_EXTRACTED RECORDS_
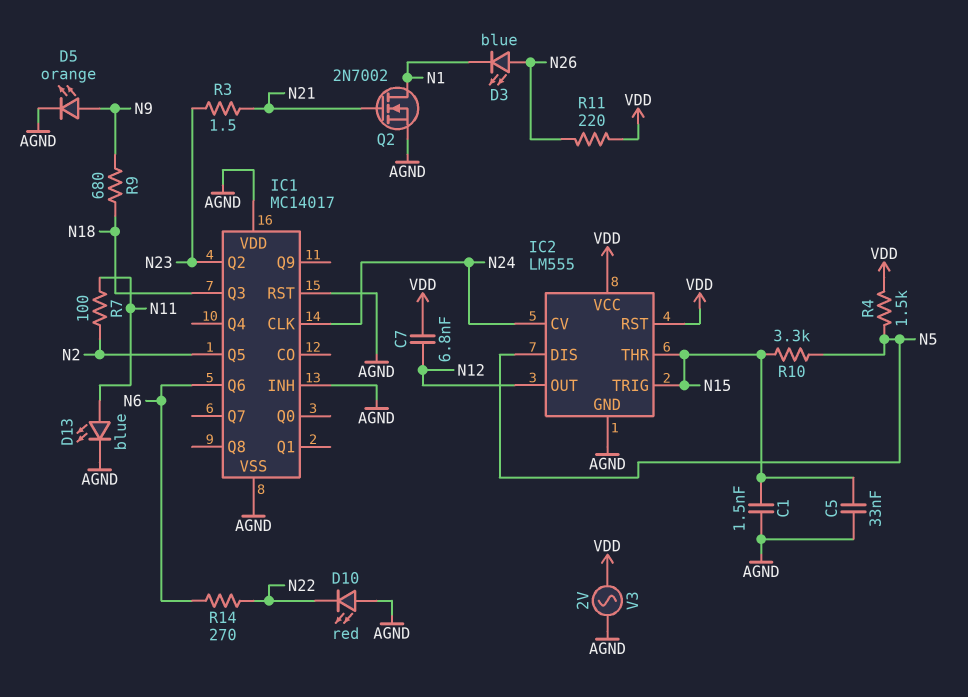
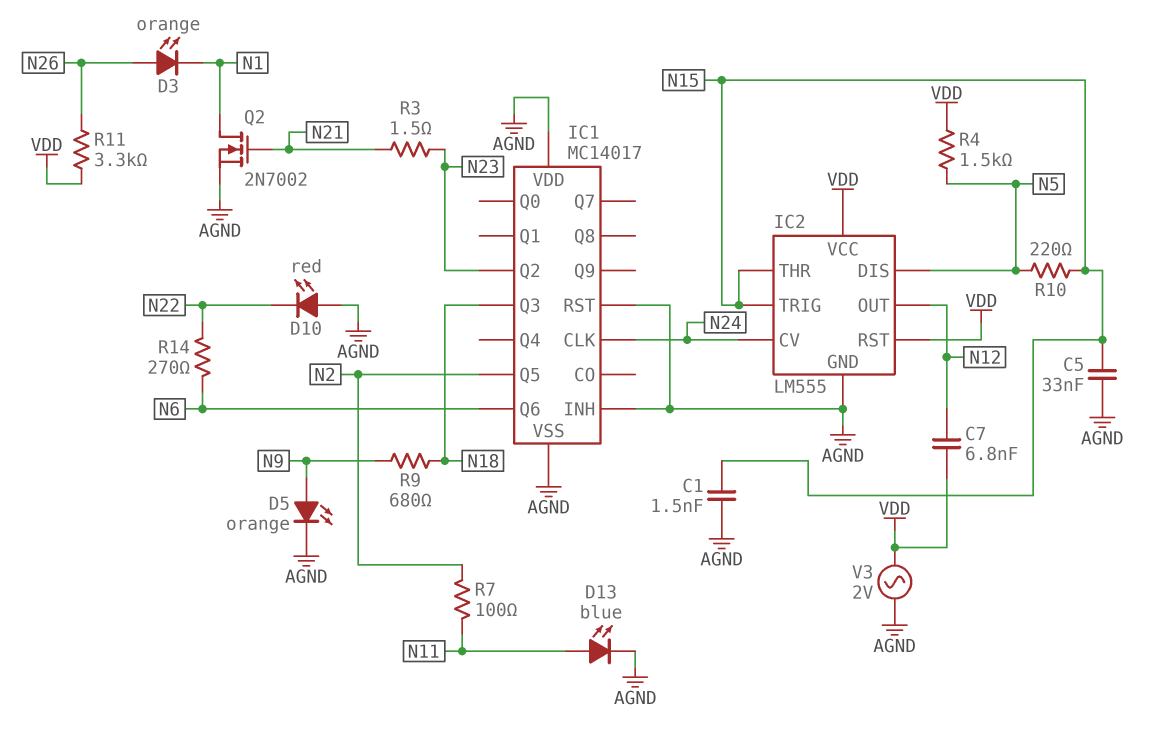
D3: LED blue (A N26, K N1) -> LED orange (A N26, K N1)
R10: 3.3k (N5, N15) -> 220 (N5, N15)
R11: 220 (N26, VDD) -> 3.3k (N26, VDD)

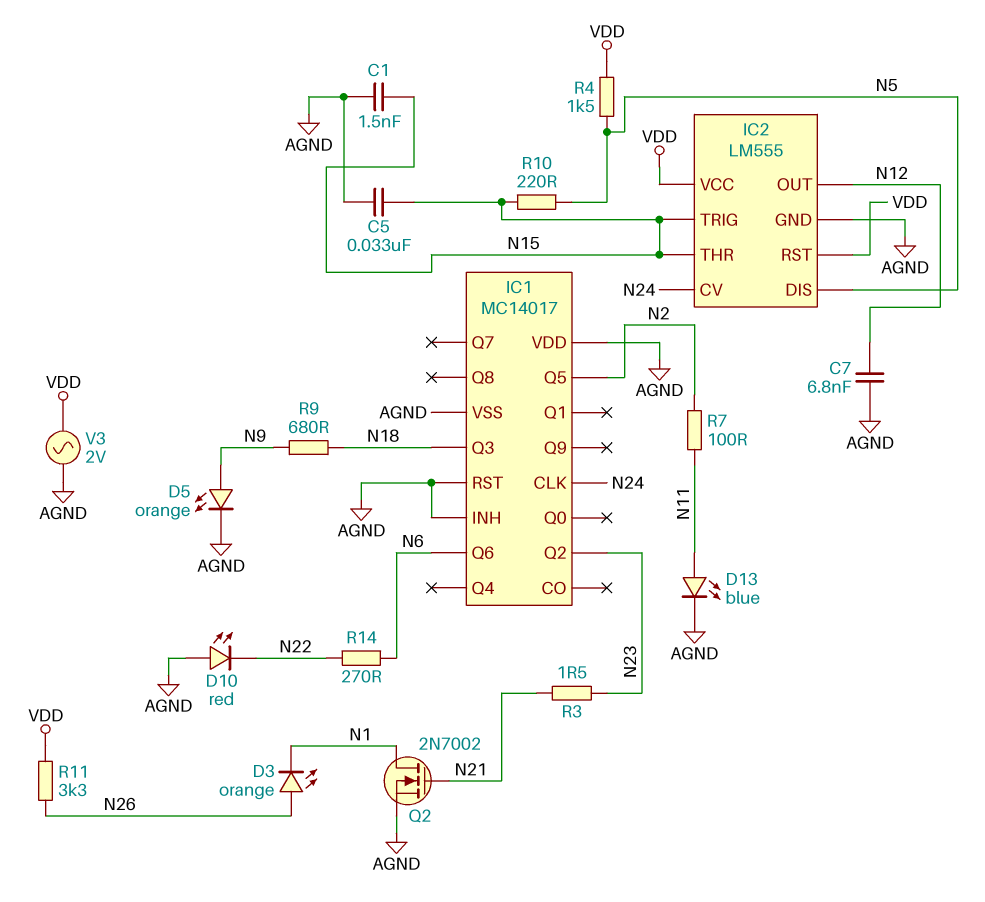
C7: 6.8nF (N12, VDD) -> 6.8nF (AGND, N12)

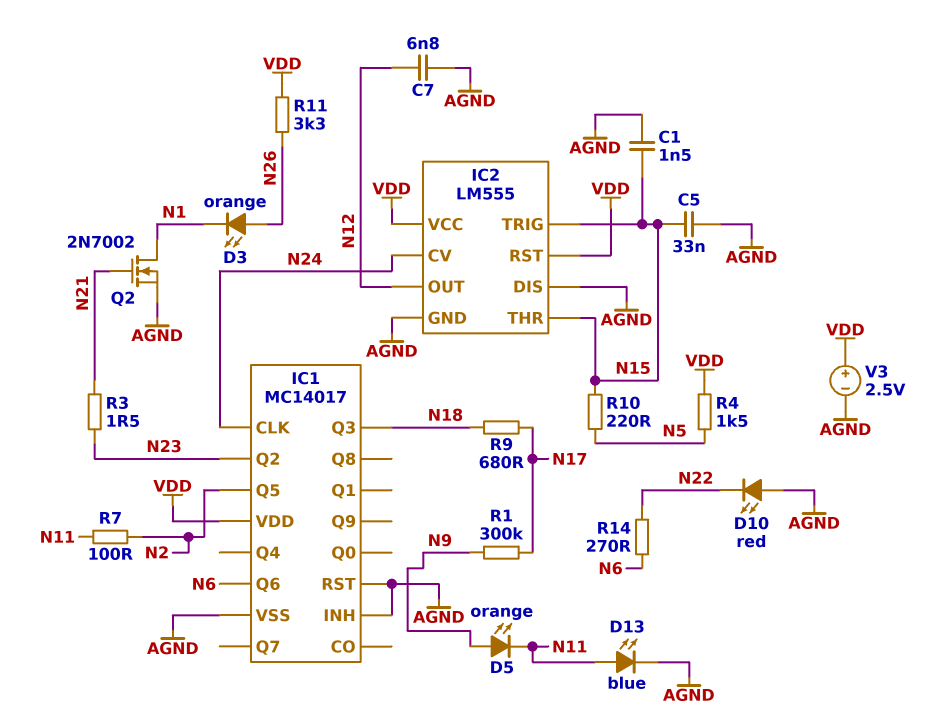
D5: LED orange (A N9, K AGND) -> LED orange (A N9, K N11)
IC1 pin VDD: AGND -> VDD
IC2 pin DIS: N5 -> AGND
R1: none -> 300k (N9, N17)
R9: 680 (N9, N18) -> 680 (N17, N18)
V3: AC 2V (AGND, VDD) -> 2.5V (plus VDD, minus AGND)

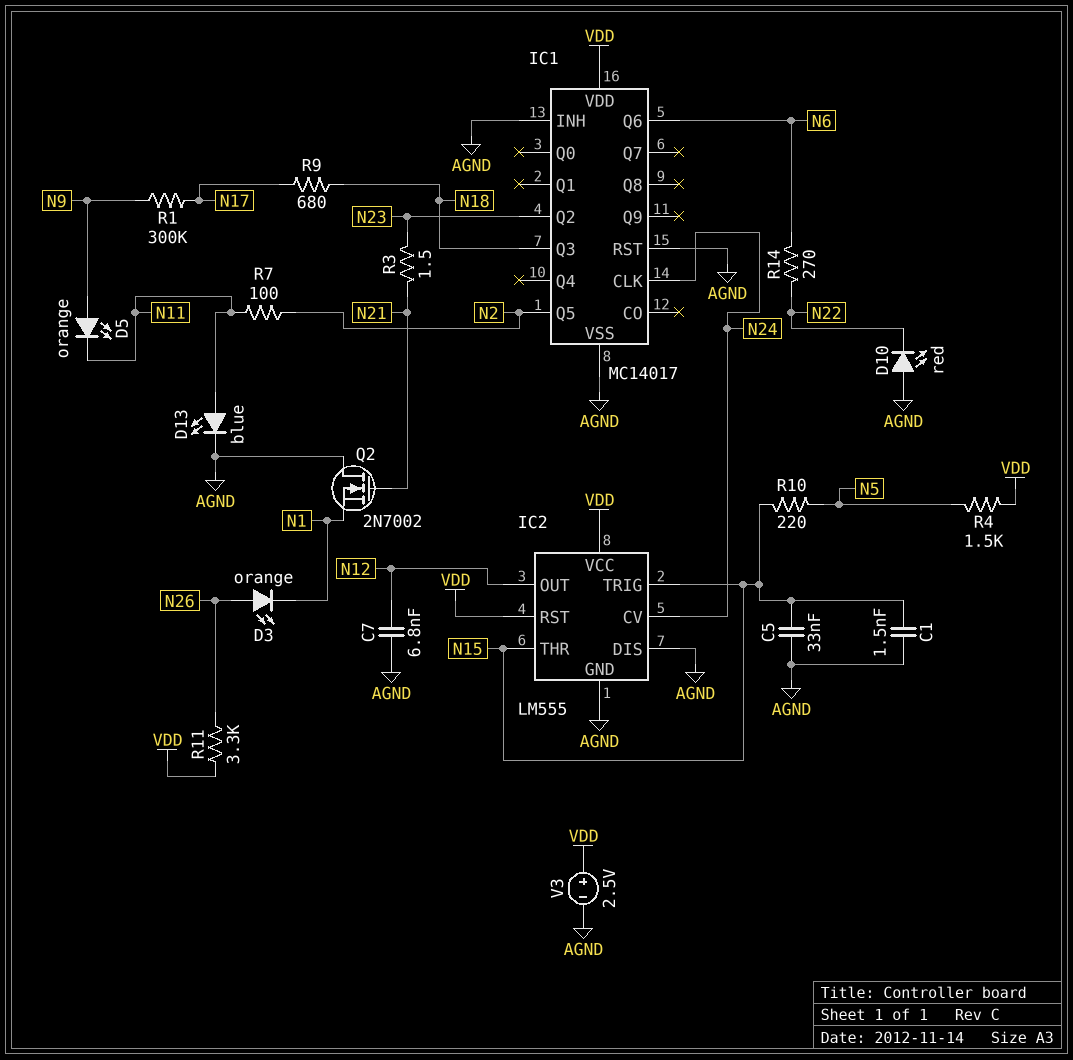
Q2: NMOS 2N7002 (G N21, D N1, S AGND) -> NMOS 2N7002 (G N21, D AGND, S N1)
...
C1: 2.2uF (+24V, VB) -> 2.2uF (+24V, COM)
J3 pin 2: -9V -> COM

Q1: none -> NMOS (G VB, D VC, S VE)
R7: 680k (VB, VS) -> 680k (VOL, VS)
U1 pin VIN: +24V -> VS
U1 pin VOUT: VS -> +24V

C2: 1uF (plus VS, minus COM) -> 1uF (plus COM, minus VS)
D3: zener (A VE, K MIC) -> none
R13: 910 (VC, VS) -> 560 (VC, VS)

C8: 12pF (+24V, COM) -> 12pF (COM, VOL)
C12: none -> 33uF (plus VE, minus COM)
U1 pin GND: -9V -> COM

_WHAT YOU NEED TO DO_
Give back exactly the lines of the listing above that run from the line with "U1 pin VOUT: VS -> +24V" to the line with "U1 pin GND: -9V -> COM", inclusive.

_REPLY TO THE EXERCISE_
U1 pin VOUT: VS -> +24V

C2: 1uF (plus VS, minus COM) -> 1uF (plus COM, minus VS)
D3: zener (A VE, K MIC) -> none
R13: 910 (VC, VS) -> 560 (VC, VS)

C8: 12pF (+24V, COM) -> 12pF (COM, VOL)
C12: none -> 33uF (plus VE, minus COM)
U1 pin GND: -9V -> COM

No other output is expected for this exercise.